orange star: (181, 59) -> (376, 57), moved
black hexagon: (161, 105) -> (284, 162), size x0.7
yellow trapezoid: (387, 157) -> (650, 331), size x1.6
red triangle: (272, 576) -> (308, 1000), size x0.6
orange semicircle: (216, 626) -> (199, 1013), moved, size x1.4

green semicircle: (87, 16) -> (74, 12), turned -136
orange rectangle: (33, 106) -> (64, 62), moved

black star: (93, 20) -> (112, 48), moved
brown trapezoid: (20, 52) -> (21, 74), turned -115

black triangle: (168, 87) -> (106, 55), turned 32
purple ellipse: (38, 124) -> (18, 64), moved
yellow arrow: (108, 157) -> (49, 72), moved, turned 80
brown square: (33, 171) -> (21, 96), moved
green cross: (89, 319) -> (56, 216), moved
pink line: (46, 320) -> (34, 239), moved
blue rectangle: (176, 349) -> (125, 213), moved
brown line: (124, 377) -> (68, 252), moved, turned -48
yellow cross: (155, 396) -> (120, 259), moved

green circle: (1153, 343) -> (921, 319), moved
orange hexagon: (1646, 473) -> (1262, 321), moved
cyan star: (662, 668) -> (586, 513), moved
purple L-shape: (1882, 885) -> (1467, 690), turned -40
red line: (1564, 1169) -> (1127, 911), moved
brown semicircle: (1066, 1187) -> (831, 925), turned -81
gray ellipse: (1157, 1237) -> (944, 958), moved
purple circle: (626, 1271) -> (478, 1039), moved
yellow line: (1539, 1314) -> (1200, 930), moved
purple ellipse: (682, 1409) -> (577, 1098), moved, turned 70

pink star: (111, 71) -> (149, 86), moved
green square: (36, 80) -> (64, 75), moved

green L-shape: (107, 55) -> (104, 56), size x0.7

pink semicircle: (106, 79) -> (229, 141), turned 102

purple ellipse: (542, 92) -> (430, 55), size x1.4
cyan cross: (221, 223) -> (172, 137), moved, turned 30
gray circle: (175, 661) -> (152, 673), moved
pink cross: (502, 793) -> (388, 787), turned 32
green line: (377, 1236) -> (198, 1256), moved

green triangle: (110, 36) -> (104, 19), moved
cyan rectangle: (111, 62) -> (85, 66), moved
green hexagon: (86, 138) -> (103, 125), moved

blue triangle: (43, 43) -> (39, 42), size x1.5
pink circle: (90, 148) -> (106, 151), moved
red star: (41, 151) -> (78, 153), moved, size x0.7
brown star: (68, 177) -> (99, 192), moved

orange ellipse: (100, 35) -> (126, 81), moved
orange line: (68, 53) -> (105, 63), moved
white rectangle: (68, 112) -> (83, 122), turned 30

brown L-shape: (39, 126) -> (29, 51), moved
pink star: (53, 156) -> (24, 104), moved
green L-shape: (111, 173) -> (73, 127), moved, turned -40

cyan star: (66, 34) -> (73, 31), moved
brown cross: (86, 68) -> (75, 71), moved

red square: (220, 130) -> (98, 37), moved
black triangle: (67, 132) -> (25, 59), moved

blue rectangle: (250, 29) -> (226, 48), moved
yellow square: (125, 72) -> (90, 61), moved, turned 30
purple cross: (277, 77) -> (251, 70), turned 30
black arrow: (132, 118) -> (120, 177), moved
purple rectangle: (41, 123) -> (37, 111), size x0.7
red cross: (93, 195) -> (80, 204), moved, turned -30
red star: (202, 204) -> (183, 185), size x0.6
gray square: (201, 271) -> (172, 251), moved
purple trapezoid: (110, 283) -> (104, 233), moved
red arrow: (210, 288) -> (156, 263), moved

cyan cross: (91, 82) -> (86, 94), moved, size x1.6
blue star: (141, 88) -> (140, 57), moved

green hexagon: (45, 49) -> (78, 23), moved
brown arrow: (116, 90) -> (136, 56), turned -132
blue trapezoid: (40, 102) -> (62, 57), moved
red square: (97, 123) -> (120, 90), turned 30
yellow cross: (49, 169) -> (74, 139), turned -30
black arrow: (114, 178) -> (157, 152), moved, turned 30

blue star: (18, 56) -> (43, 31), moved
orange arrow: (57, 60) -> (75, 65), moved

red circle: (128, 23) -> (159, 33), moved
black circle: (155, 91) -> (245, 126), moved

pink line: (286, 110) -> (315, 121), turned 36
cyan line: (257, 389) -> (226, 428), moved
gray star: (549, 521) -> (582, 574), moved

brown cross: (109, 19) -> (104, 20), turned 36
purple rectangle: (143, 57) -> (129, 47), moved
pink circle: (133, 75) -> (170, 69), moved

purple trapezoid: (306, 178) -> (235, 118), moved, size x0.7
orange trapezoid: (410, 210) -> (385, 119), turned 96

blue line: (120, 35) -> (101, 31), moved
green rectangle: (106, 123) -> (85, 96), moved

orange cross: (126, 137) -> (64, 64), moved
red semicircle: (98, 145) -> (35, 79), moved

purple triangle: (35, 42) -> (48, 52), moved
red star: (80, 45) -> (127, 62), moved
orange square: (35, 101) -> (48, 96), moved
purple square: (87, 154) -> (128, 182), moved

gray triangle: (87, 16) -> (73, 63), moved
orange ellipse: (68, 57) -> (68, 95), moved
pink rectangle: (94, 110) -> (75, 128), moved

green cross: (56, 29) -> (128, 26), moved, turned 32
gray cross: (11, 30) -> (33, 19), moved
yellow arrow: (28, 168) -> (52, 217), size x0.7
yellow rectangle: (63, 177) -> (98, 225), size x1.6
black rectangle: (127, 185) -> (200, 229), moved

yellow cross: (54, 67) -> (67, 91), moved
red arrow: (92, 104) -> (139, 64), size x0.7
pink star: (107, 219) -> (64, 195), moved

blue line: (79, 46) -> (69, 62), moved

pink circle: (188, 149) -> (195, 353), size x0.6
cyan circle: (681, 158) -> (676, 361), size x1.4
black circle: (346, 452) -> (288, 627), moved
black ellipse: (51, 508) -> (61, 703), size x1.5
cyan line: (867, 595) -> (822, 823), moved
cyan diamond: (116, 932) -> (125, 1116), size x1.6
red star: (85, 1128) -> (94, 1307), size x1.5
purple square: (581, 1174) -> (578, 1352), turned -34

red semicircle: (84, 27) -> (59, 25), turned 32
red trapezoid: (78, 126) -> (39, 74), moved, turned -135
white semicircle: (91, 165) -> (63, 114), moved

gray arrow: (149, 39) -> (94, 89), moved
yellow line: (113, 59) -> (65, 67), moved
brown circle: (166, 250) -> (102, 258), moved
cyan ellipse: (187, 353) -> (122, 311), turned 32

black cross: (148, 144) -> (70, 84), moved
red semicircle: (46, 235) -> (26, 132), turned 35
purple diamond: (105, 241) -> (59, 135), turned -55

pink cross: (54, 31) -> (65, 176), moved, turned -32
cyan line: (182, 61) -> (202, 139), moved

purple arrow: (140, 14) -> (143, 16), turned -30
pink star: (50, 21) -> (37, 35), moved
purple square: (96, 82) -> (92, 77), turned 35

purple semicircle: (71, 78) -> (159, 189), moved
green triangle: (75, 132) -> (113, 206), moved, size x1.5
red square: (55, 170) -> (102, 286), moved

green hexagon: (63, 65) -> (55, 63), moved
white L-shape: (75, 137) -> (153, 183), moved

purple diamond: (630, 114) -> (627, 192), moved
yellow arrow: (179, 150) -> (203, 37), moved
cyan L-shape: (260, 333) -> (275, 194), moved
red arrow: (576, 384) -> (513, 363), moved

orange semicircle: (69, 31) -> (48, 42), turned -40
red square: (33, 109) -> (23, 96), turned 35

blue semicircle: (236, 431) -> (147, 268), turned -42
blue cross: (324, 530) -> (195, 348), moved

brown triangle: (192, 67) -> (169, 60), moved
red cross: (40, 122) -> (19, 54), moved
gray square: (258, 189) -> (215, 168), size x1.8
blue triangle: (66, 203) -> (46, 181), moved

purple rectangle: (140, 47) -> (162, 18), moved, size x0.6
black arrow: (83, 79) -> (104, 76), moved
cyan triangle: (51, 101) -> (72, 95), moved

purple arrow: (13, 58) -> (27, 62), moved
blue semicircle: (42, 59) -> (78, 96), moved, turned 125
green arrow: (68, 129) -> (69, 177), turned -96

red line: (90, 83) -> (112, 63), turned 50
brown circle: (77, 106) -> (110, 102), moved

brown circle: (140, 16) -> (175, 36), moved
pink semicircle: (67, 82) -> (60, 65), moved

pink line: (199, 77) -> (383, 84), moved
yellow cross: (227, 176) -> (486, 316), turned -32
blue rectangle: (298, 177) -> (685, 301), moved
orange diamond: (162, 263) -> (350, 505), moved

*What to produce:*
Taking the entries above, print exactly the lines starting at the line with "orange rectangle: (33, 106)" and ending at the line with "green L-shape: (107, 55)", both included.

*The completed task:*
orange rectangle: (33, 106) -> (64, 62), moved

black star: (93, 20) -> (112, 48), moved
brown trapezoid: (20, 52) -> (21, 74), turned -115

black triangle: (168, 87) -> (106, 55), turned 32
purple ellipse: (38, 124) -> (18, 64), moved
yellow arrow: (108, 157) -> (49, 72), moved, turned 80
brown square: (33, 171) -> (21, 96), moved
green cross: (89, 319) -> (56, 216), moved
pink line: (46, 320) -> (34, 239), moved
blue rectangle: (176, 349) -> (125, 213), moved
brown line: (124, 377) -> (68, 252), moved, turned -48
yellow cross: (155, 396) -> (120, 259), moved

green circle: (1153, 343) -> (921, 319), moved
orange hexagon: (1646, 473) -> (1262, 321), moved
cyan star: (662, 668) -> (586, 513), moved
purple L-shape: (1882, 885) -> (1467, 690), turned -40
red line: (1564, 1169) -> (1127, 911), moved
brown semicircle: (1066, 1187) -> (831, 925), turned -81
gray ellipse: (1157, 1237) -> (944, 958), moved
purple circle: (626, 1271) -> (478, 1039), moved
yellow line: (1539, 1314) -> (1200, 930), moved
purple ellipse: (682, 1409) -> (577, 1098), moved, turned 70

pink star: (111, 71) -> (149, 86), moved
green square: (36, 80) -> (64, 75), moved

green L-shape: (107, 55) -> (104, 56), size x0.7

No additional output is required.